*PROBLEM DETAILS*. Output each record exactly as given. Leave out every picture.

*RECORDS TO PROCESS*.
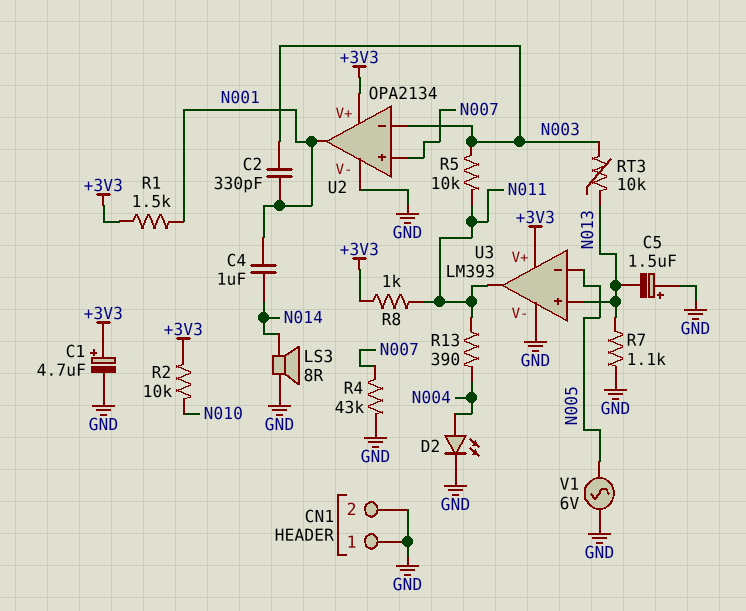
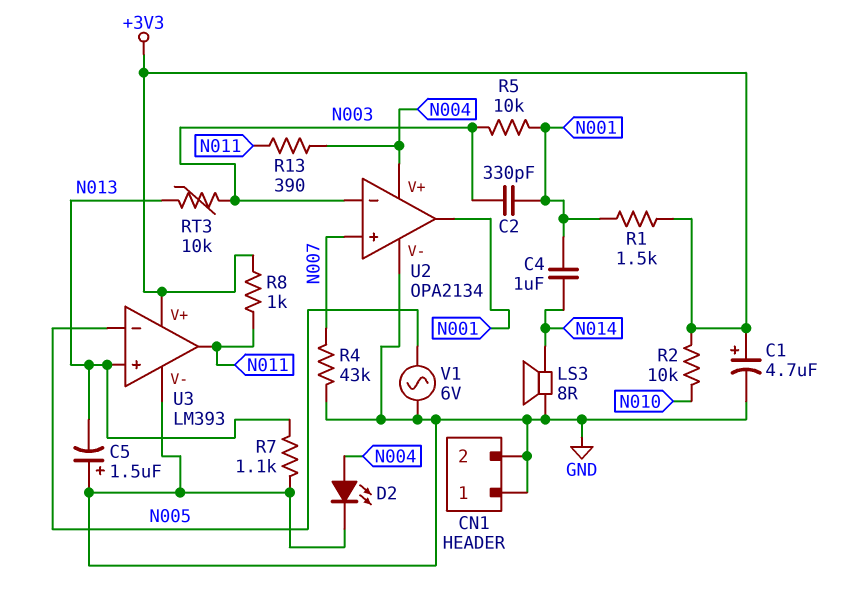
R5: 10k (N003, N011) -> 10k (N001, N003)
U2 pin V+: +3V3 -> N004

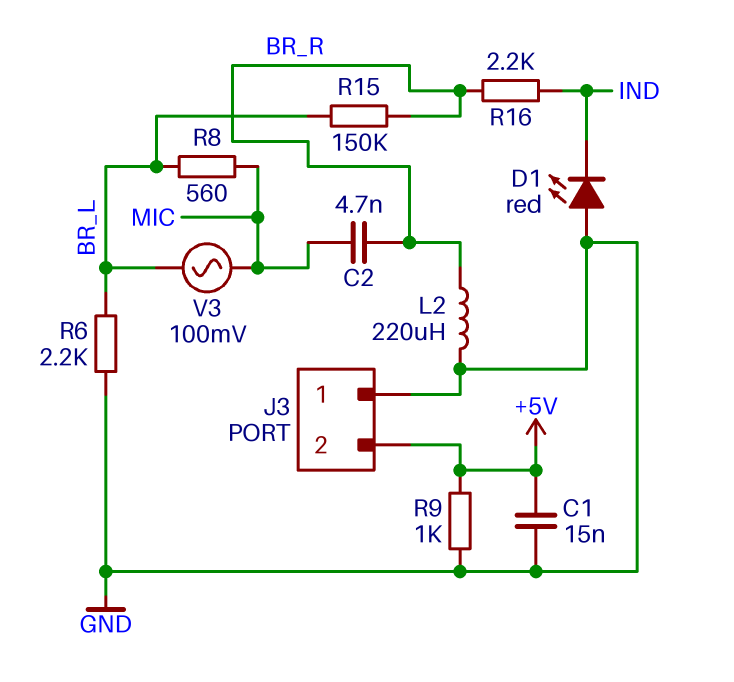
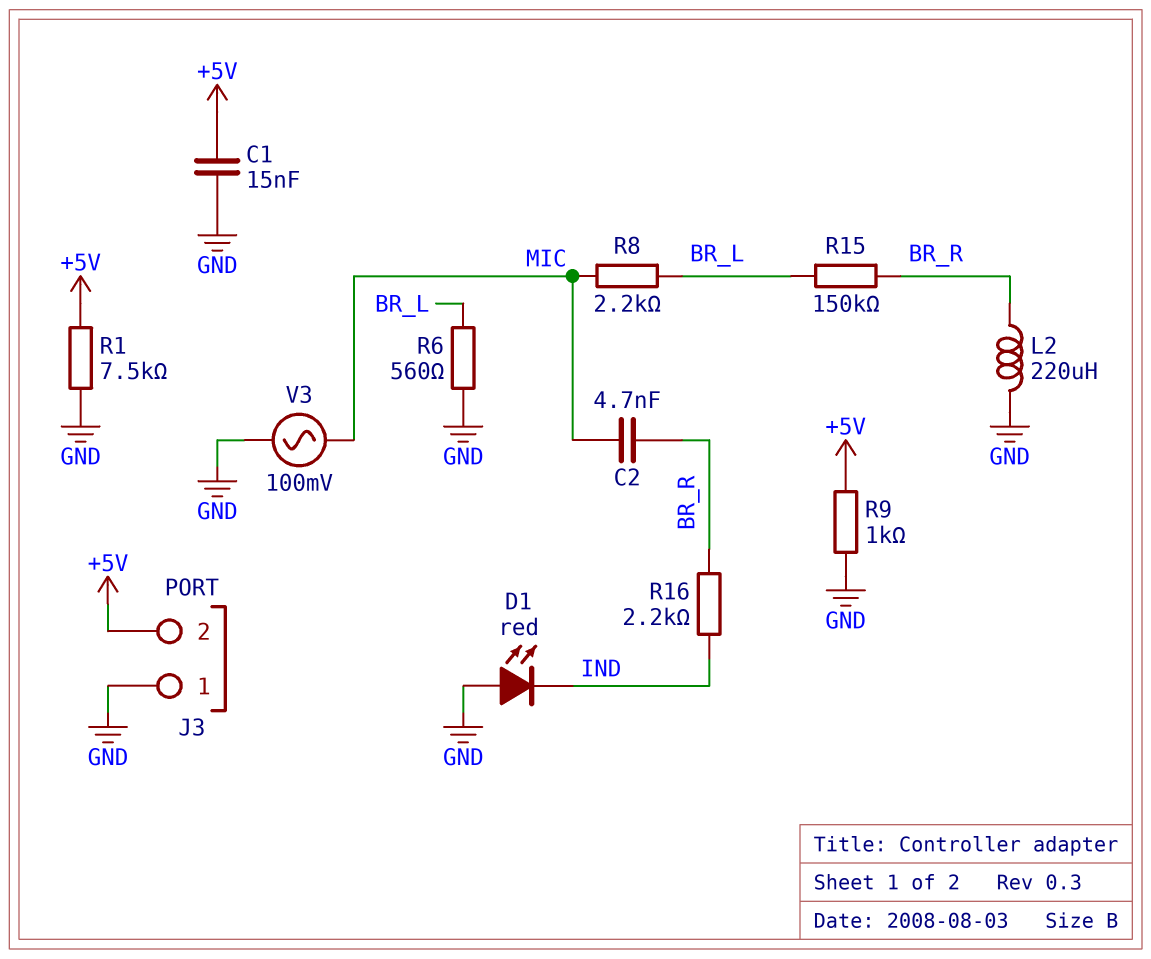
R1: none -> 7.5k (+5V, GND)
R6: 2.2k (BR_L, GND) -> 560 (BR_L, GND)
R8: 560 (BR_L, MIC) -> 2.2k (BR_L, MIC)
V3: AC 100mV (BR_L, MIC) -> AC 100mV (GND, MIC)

*EXERCISE RESPONSE*.
R5: 10k (N003, N011) -> 10k (N001, N003)
U2 pin V+: +3V3 -> N004

R1: none -> 7.5k (+5V, GND)
R6: 2.2k (BR_L, GND) -> 560 (BR_L, GND)
R8: 560 (BR_L, MIC) -> 2.2k (BR_L, MIC)
V3: AC 100mV (BR_L, MIC) -> AC 100mV (GND, MIC)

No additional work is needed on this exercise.